▸ **Work to complete**
Every entry must be set down exactly in the answer; no pictures should appear.

###

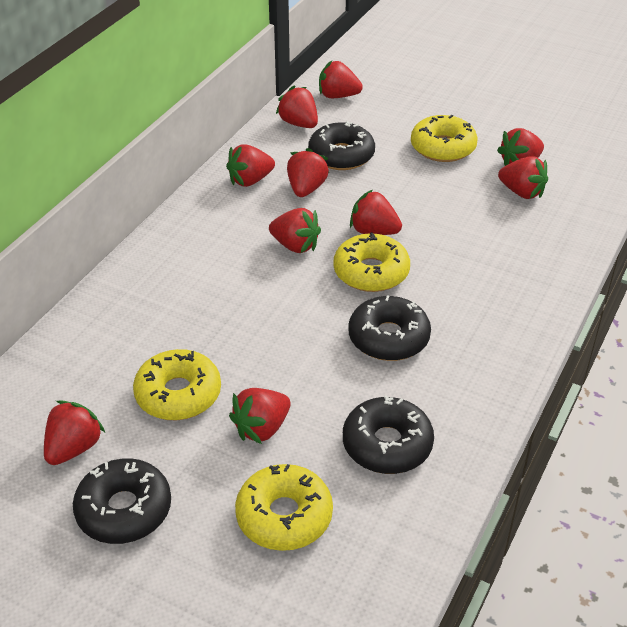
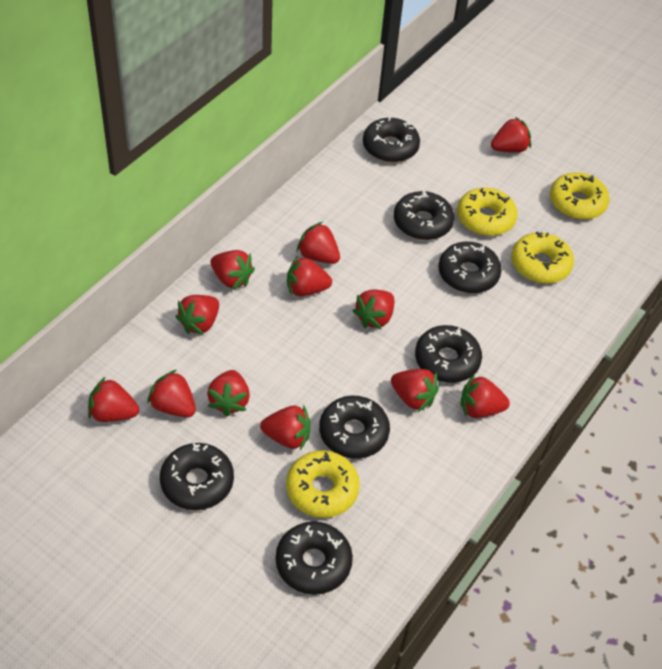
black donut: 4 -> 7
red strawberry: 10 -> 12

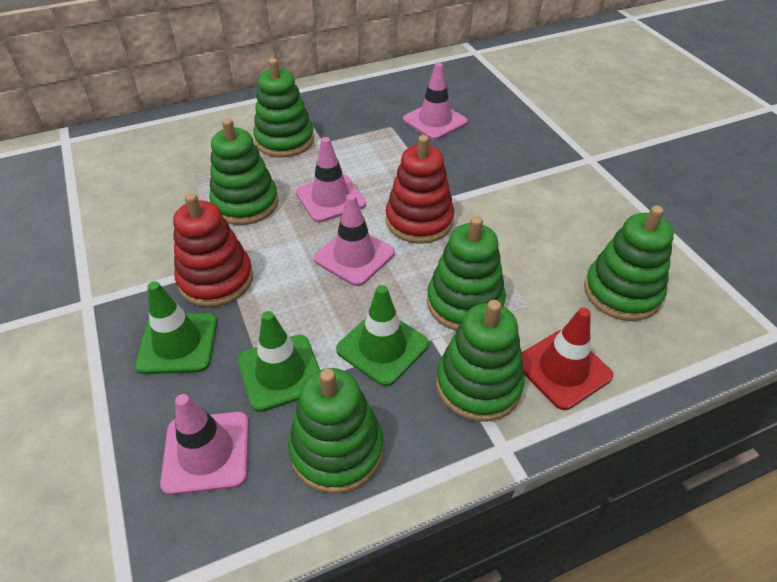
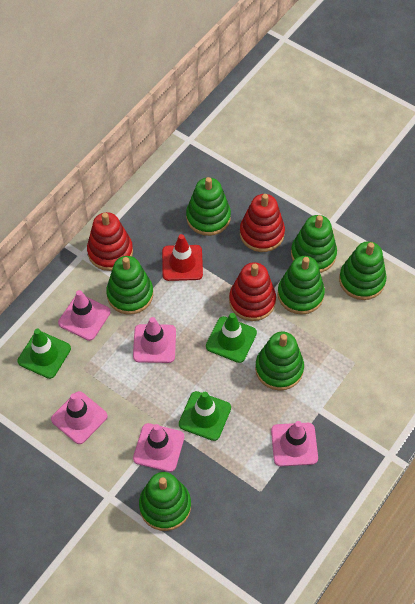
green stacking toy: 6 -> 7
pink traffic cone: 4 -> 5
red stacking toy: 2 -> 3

###

▸ **Solution to this problem**
black donut: 4 -> 7
red strawberry: 10 -> 12

green stacking toy: 6 -> 7
pink traffic cone: 4 -> 5
red stacking toy: 2 -> 3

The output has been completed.